*Task prompt:* From the line with "where | amount |" to the final line, print the records exactly as they are.

[Opening Input material section]

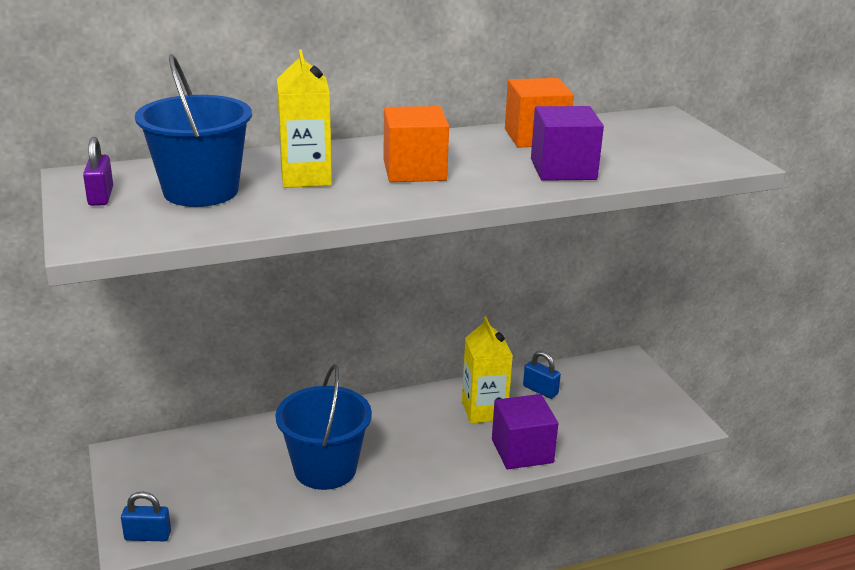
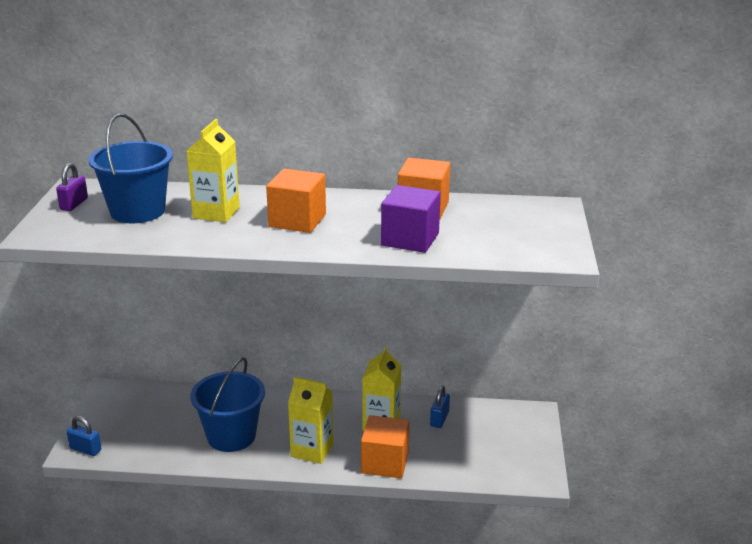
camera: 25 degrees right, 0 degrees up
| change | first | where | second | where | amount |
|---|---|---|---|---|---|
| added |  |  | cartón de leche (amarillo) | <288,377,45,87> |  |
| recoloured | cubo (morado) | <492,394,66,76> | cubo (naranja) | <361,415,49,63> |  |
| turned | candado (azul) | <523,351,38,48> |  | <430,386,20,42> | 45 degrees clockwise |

[Closing Input material section]

*Task output:*
| change | first | where | second | where | amount |
|---|---|---|---|---|---|
| added |  |  | cartón de leche (amarillo) | <288,377,45,87> |  |
| recoloured | cubo (morado) | <492,394,66,76> | cubo (naranja) | <361,415,49,63> |  |
| turned | candado (azul) | <523,351,38,48> |  | <430,386,20,42> | 45 degrees clockwise |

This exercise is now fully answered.